---------- EXERCISE MATERIALS
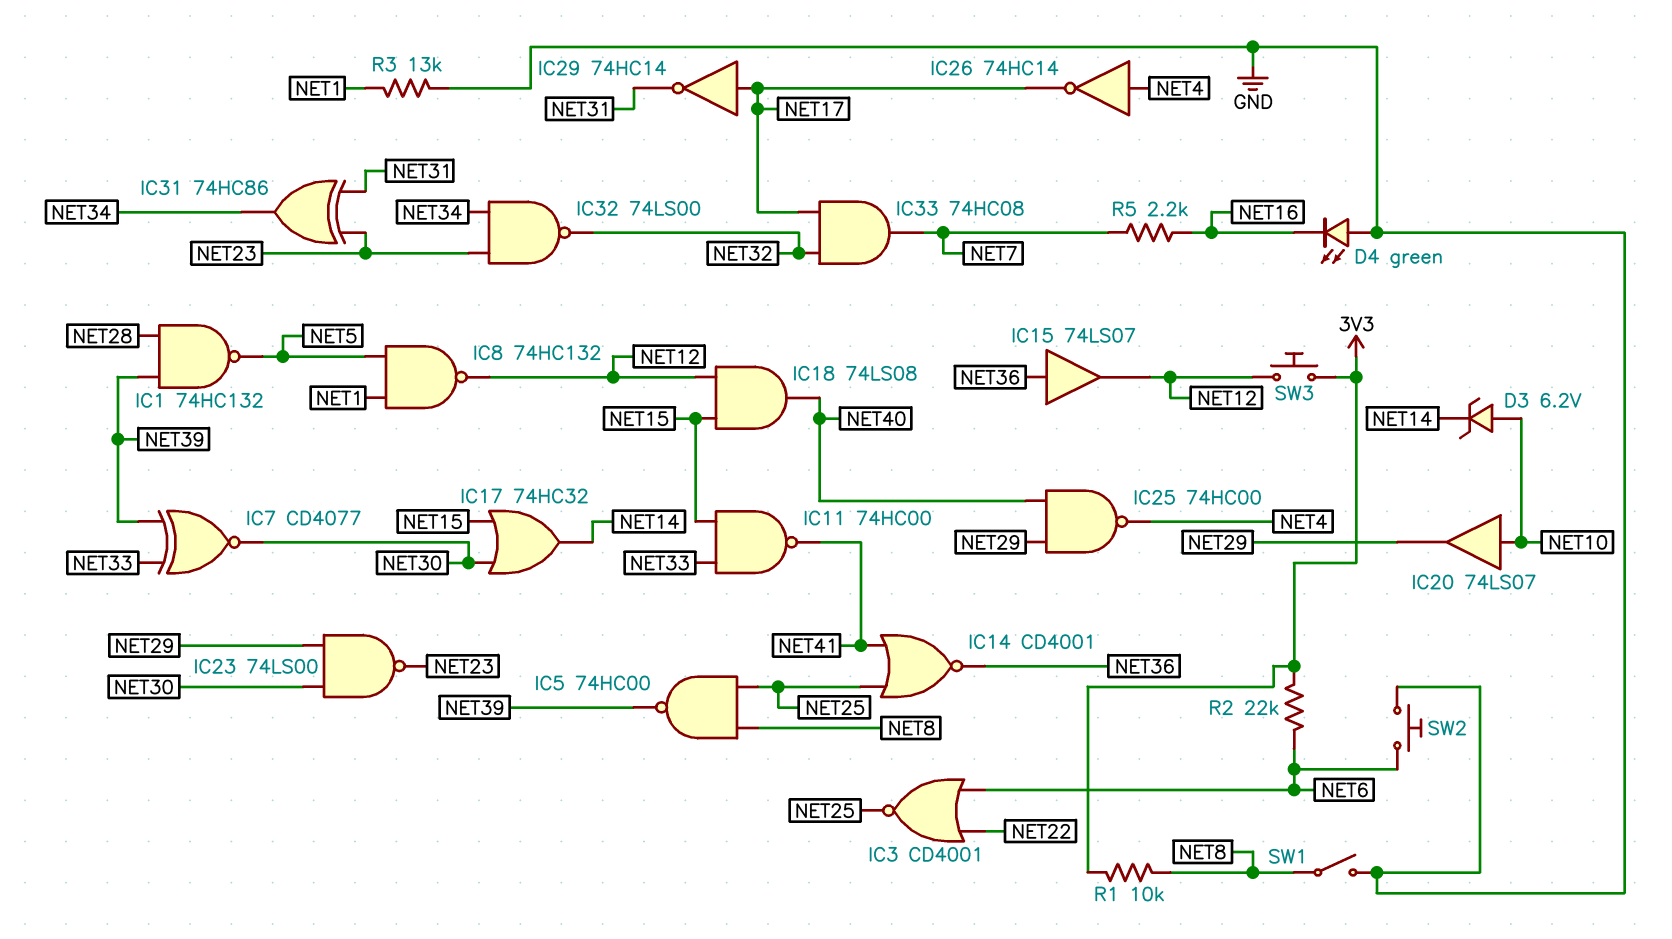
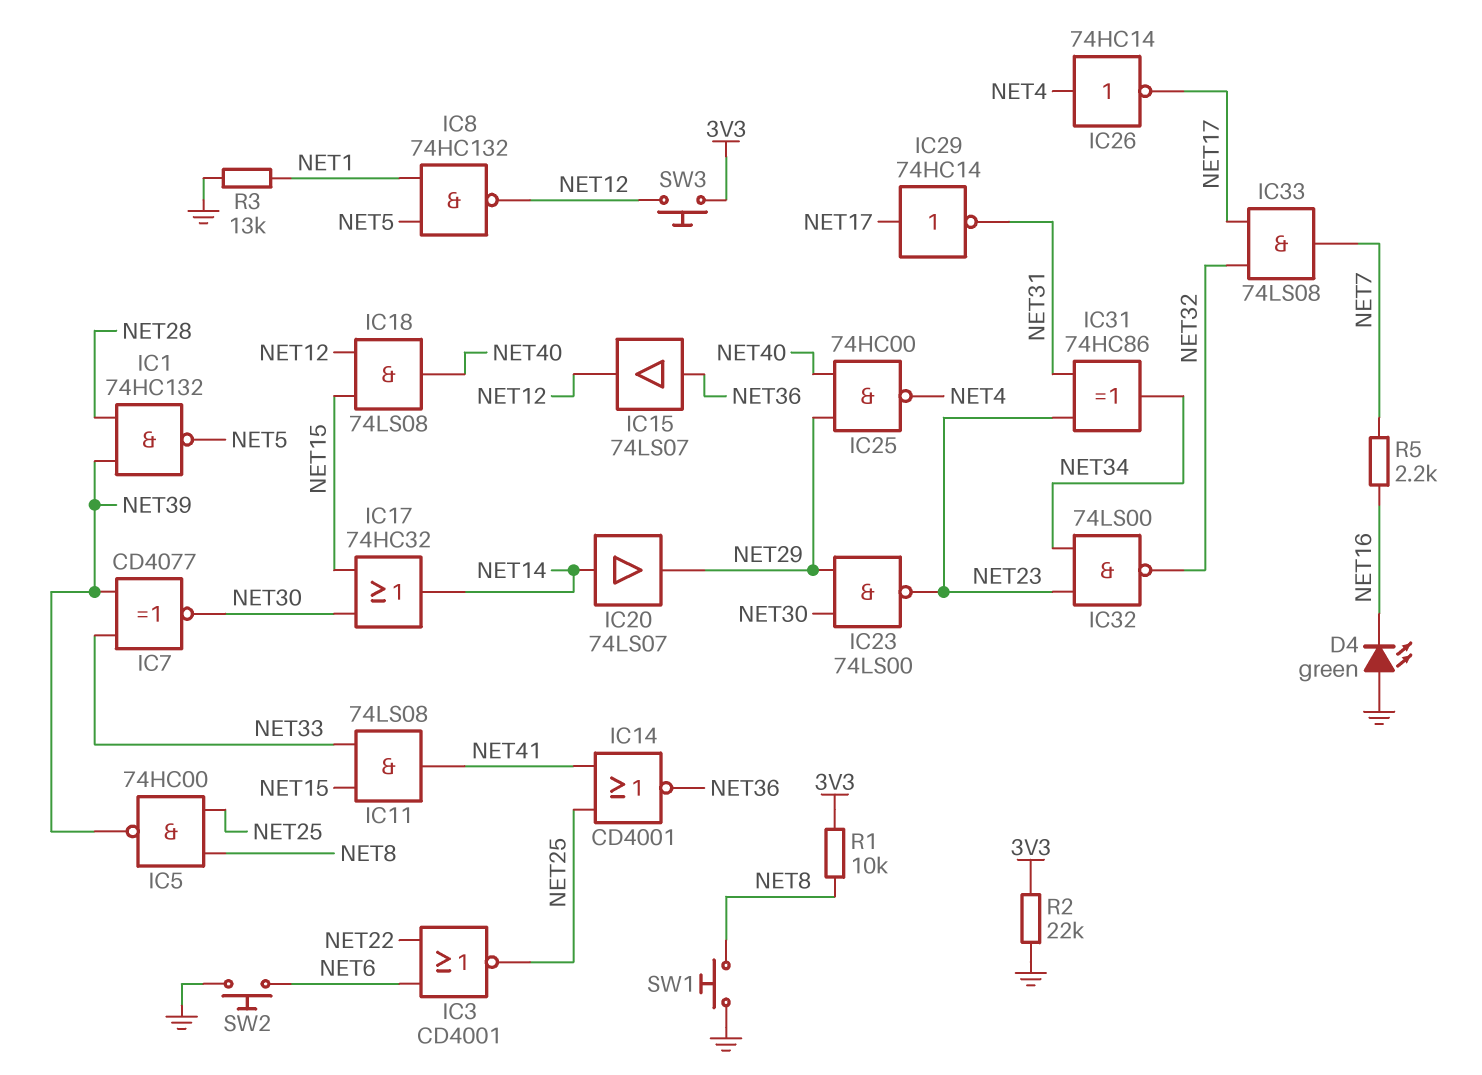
D3: zener 6.2V (A NET10, K NET14) -> none
IC11: NAND 74HC00 (in NET15, in NET33, out NET41) -> AND 74LS08 (in NET15, in NET33, out NET41)
IC20: buffer 74LS07 (in NET10, out NET29) -> buffer 74LS07 (in NET14, out NET29)
IC33: AND 74HC08 (in NET17, in NET32, out NET7) -> AND 74LS08 (in NET17, in NET32, out NET7)
R2: 22k (3V3, NET6) -> 22k (3V3, GND)
SW1: switch (GND, NET8) -> button (GND, NET8)

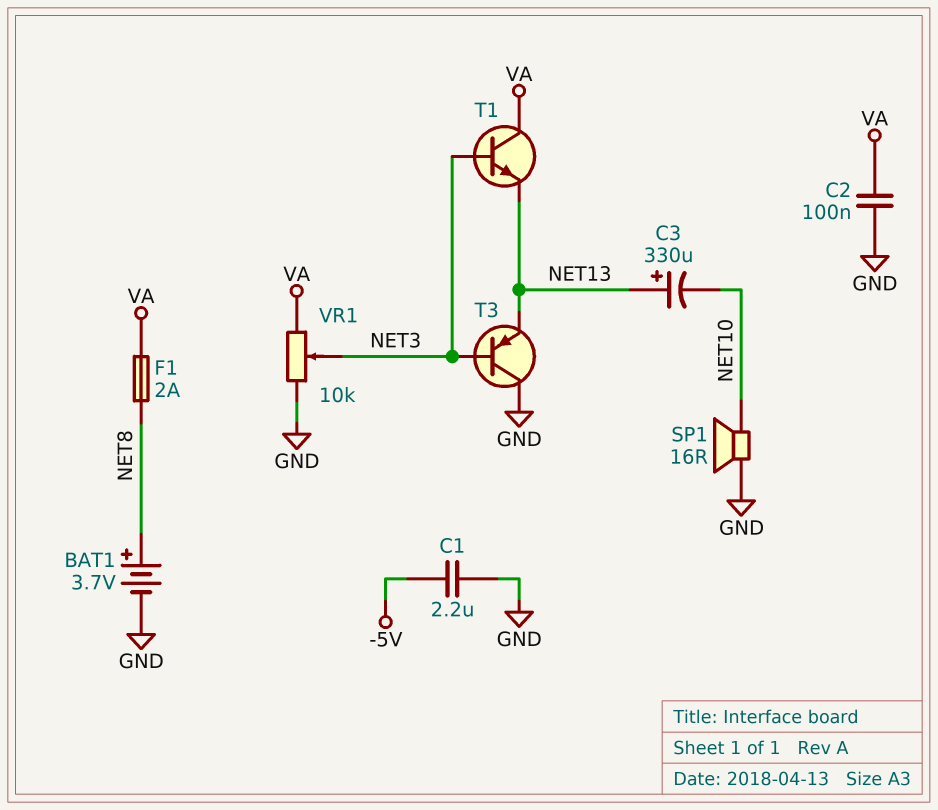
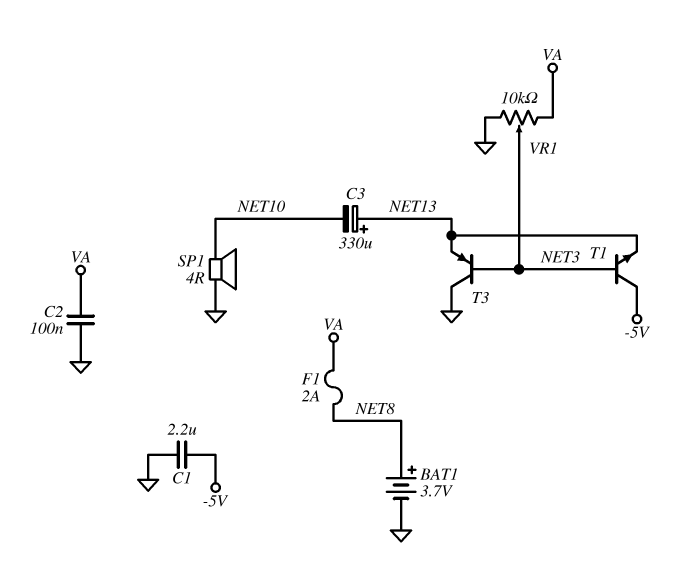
SP1: speaker 16R (GND, NET10) -> speaker 4R (GND, NET10)
T1: NPN (B NET3, C VA, E NET13) -> NPN (B NET3, C -5V, E NET13)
--------------------
WHAT TO WORK ON:
Please write out the lines above exactly, from the one that contains "IC33: AND 74HC08" through the final line, and include none of the pictures.

SOLUTION TO THIS EXERCISE:
IC33: AND 74HC08 (in NET17, in NET32, out NET7) -> AND 74LS08 (in NET17, in NET32, out NET7)
R2: 22k (3V3, NET6) -> 22k (3V3, GND)
SW1: switch (GND, NET8) -> button (GND, NET8)

SP1: speaker 16R (GND, NET10) -> speaker 4R (GND, NET10)
T1: NPN (B NET3, C VA, E NET13) -> NPN (B NET3, C -5V, E NET13)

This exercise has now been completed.